* Material provided

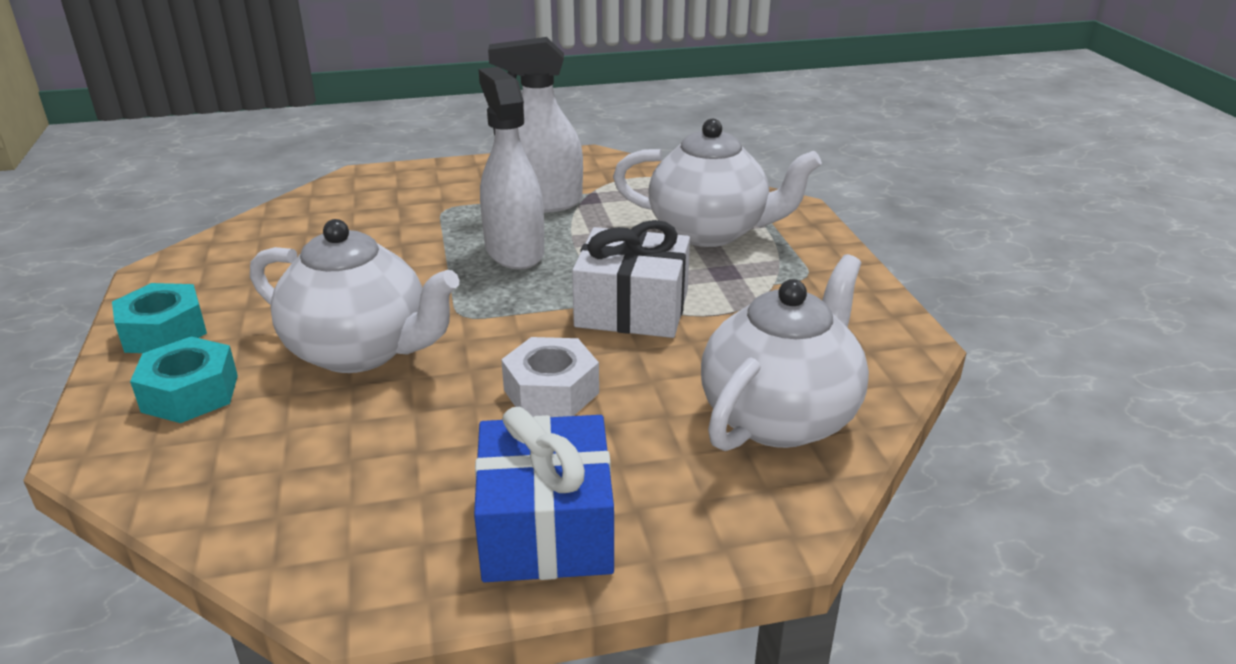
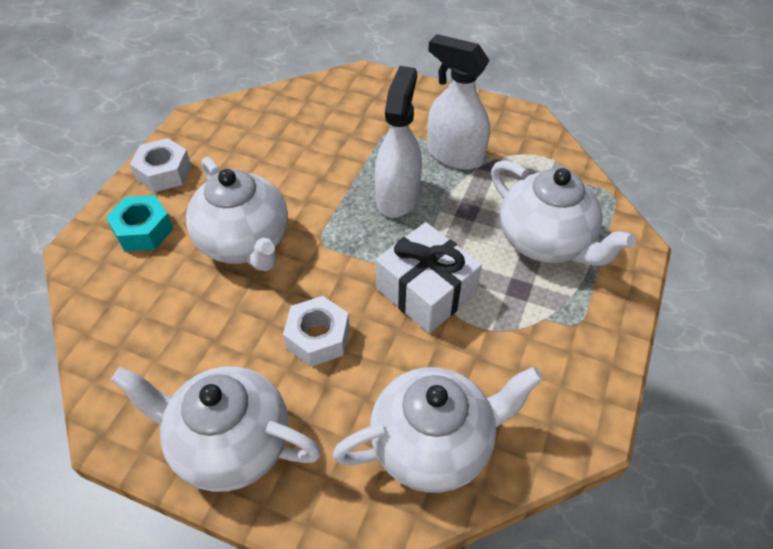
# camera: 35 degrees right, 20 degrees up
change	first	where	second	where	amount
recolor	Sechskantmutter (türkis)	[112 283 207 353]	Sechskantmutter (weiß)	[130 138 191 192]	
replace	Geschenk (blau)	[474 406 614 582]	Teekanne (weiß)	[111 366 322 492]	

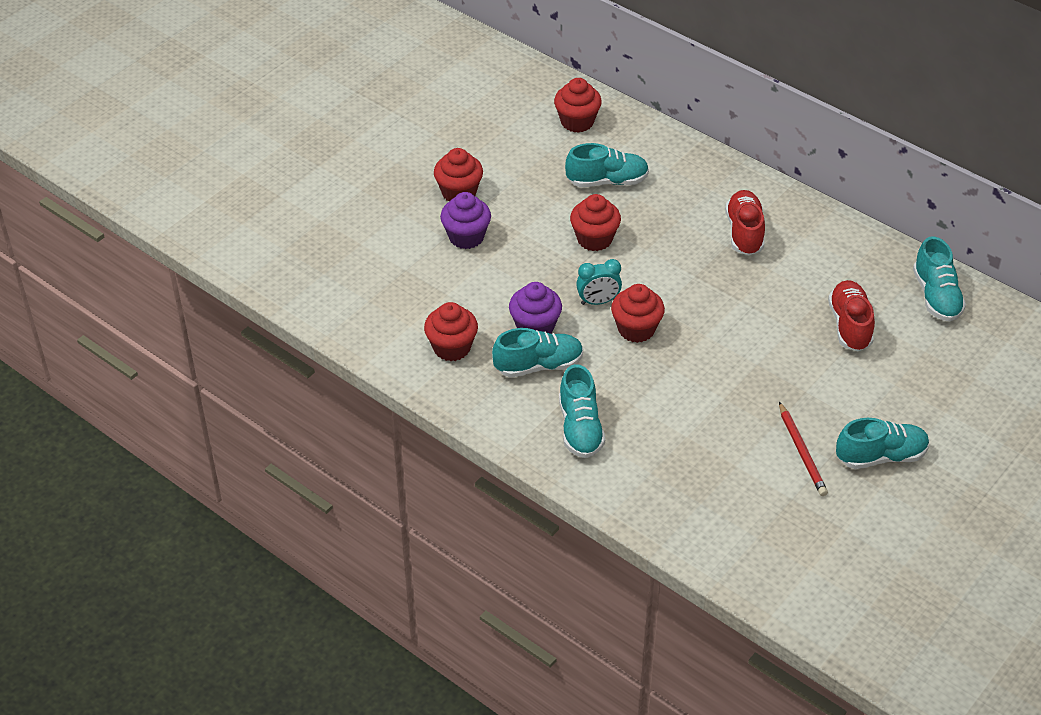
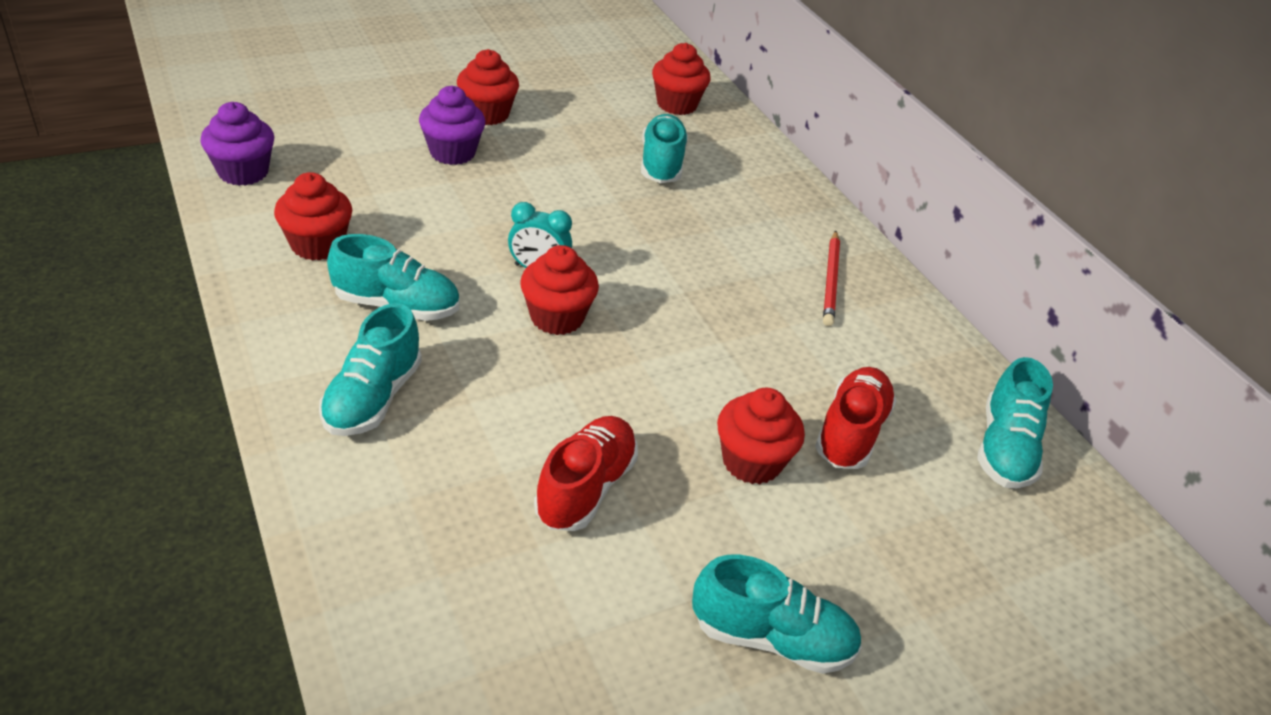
# camera: 20 degrees right, 5 degrees down
change	first	where	second	where	amount
move	Muffin (lila)	[509 282 562 334]		[200 102 274 186]	
rotate	Schuh (türkis)	[565 143 649 187]		[641 114 688 183]	105 degrees counterclockwise
move	Muffin (rot)	[570 194 621 251]		[717 388 805 484]	
move	Schuh (rot)	[725 190 765 255]		[534 416 638 531]	
move	Bleistift (rot)	[779 402 828 496]		[823 231 840 326]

* Task goal
Repeat the listing above up to and including the line with "138 191 192]", starting from its first line. Drop any pictures.

* Answer to the exercise
# camera: 35 degrees right, 20 degrees up
change	first	where	second	where	amount
recolor	Sechskantmutter (türkis)	[112 283 207 353]	Sechskantmutter (weiß)	[130 138 191 192]	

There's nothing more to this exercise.